> _Problem details_:
Across all lines of the entries, tally those with the word "minus" in them. The reply is the tally, by itself.

Modification records

★ ★ ★ ★

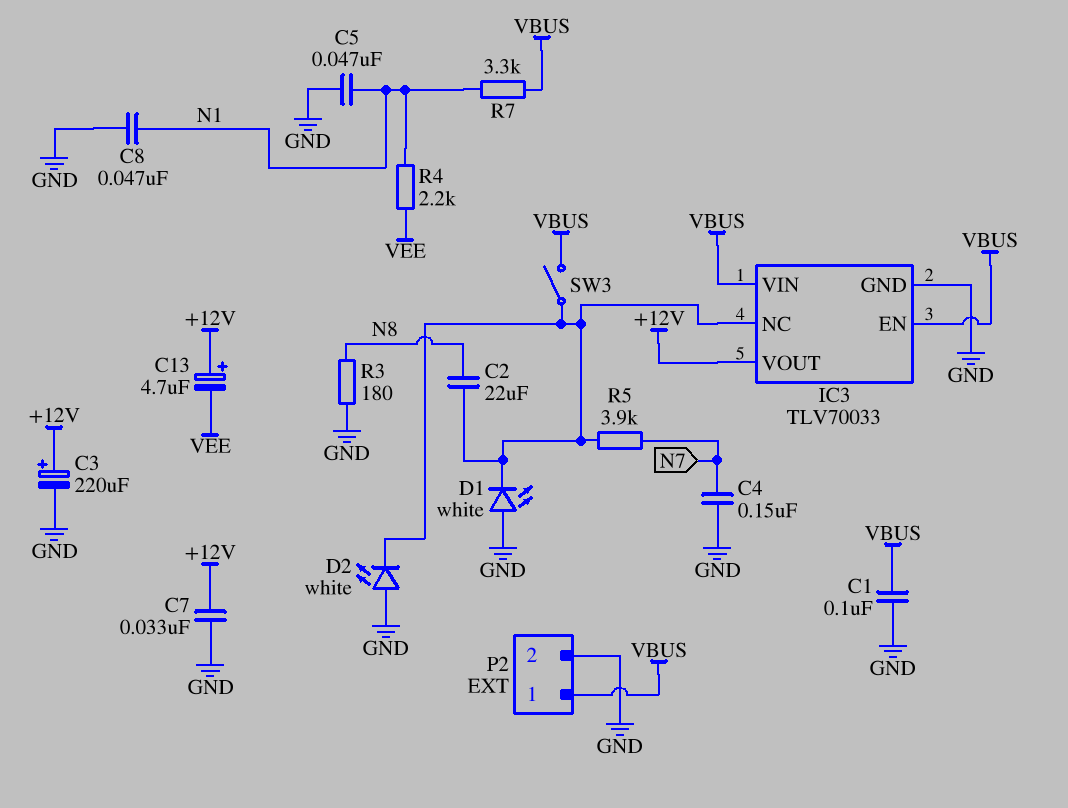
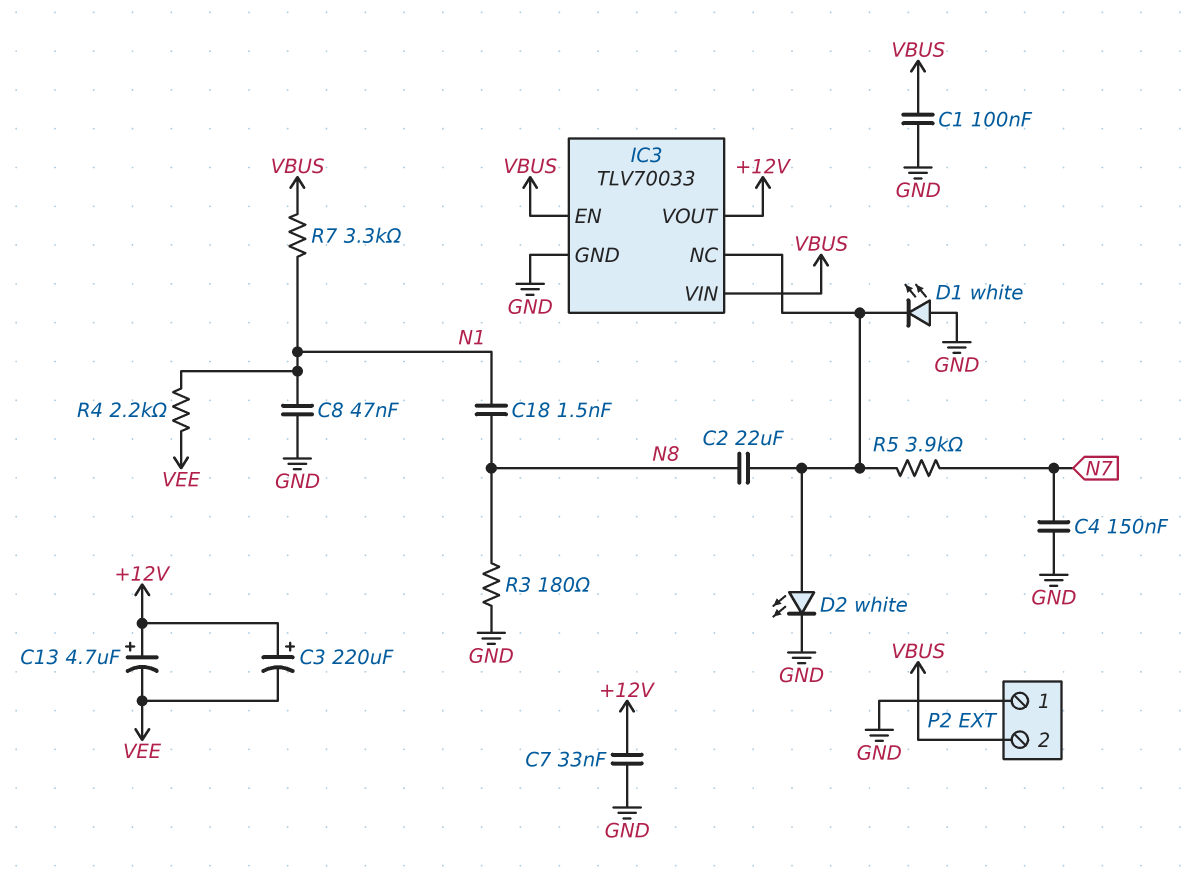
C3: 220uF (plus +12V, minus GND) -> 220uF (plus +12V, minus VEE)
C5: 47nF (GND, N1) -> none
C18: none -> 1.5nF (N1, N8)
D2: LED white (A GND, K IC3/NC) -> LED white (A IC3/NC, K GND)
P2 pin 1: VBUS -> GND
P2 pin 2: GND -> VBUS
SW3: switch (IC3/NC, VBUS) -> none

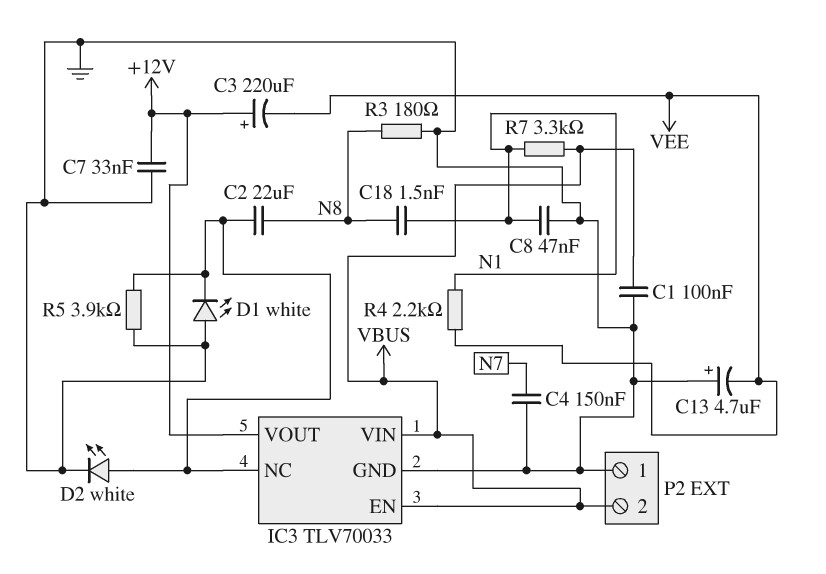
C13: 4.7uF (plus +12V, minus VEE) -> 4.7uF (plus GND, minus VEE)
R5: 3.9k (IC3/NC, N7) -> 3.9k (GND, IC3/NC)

★ ★ ★ ★

> _Reply to the exercise_:
2